[Materials provided]
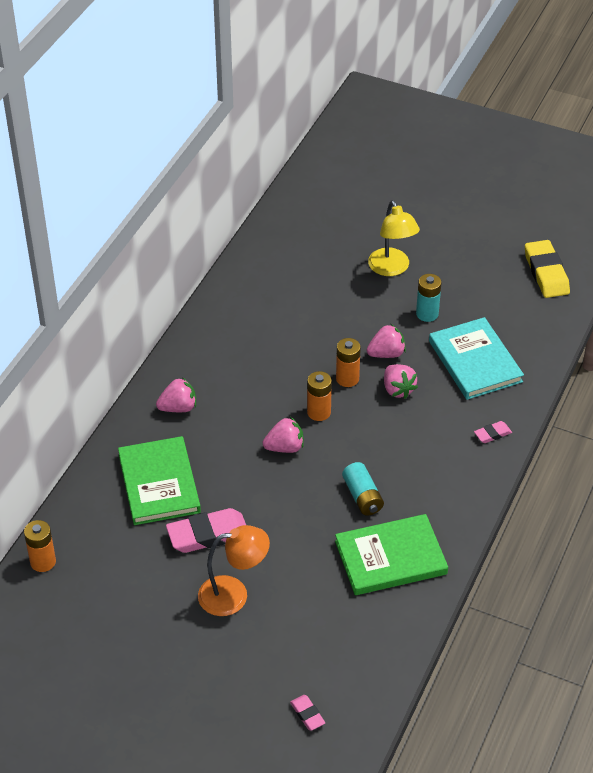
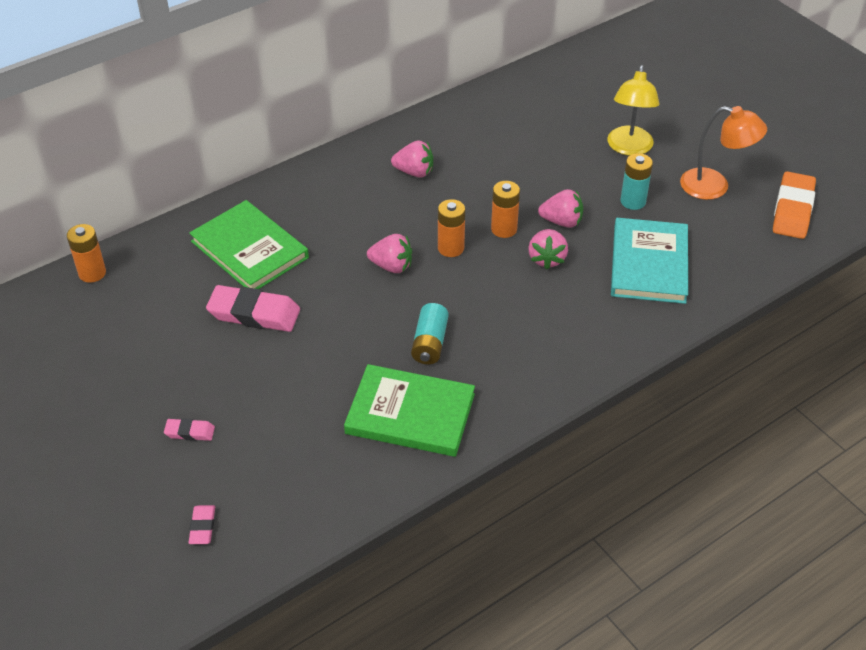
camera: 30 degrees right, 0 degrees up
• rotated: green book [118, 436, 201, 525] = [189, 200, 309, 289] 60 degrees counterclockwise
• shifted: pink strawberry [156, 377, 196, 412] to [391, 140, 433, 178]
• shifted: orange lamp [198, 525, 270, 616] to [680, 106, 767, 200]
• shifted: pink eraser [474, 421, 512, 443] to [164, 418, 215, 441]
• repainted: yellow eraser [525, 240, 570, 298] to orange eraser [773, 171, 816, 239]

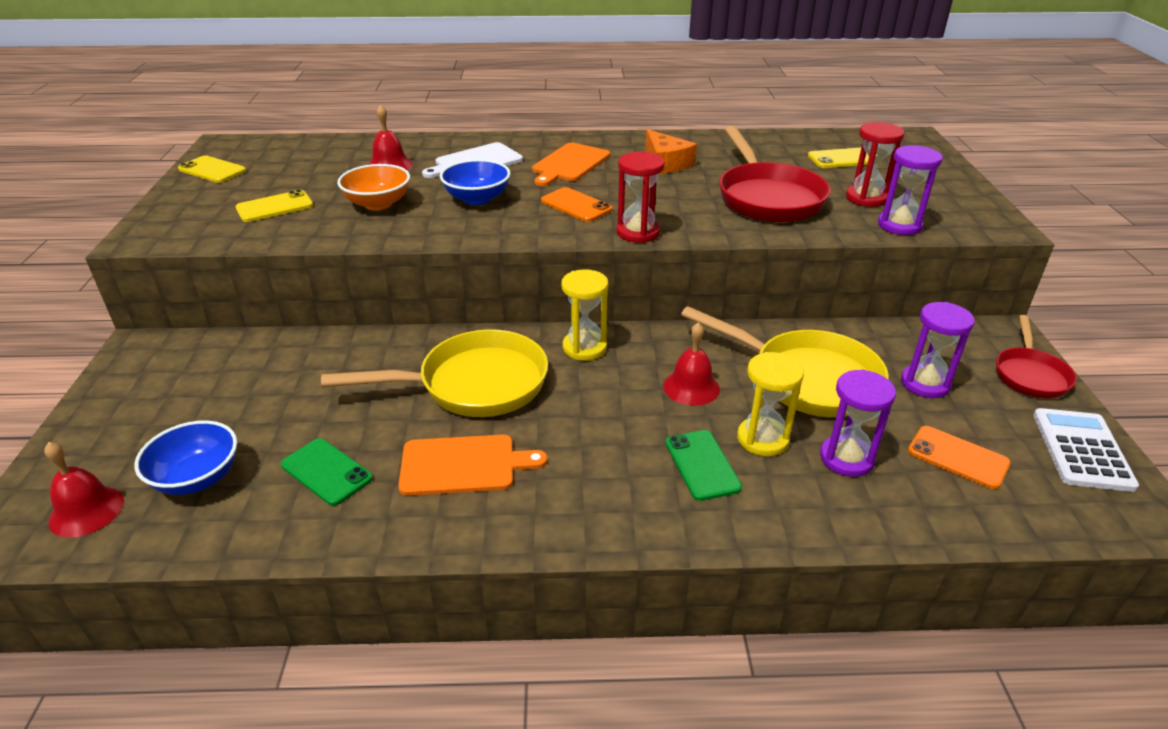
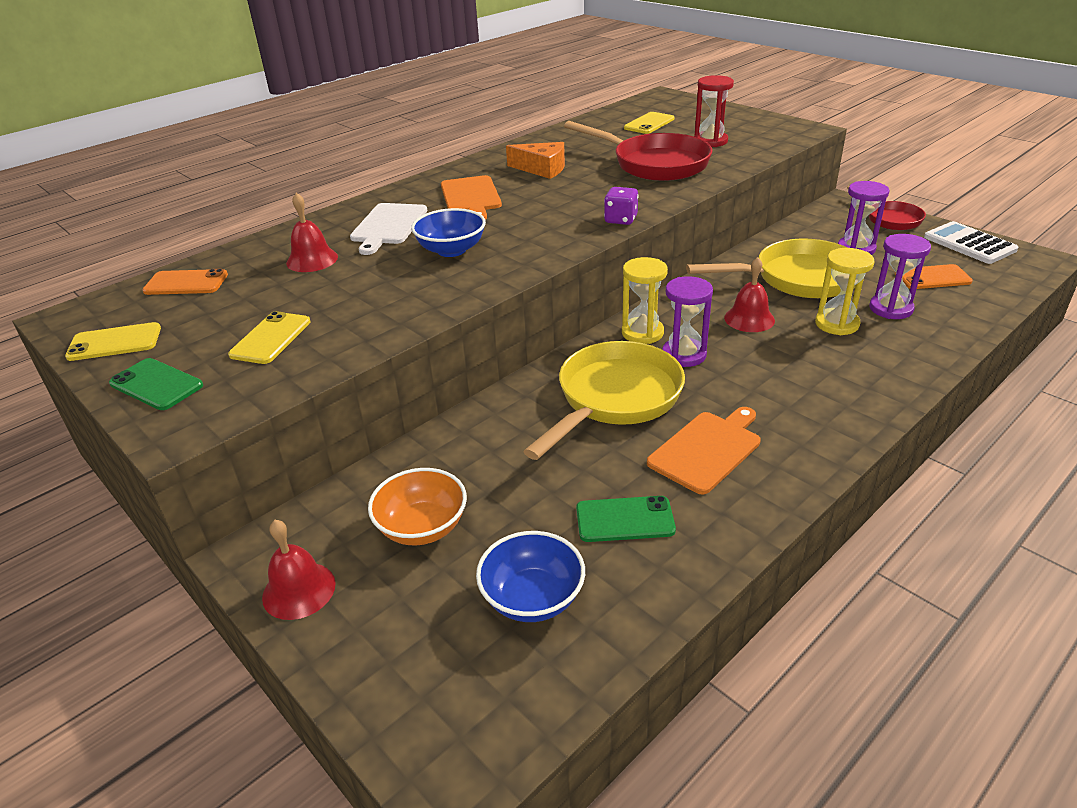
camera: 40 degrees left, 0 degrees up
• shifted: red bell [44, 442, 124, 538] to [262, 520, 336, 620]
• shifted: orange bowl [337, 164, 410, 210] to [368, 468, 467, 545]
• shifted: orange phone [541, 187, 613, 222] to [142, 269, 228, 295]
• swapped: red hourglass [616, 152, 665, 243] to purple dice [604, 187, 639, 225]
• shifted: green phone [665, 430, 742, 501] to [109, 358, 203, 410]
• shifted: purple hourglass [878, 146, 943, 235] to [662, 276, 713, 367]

[Task]
Examine the records above and give the number of lines in which the string "pink" appears, with no other words.

[Task solution]
2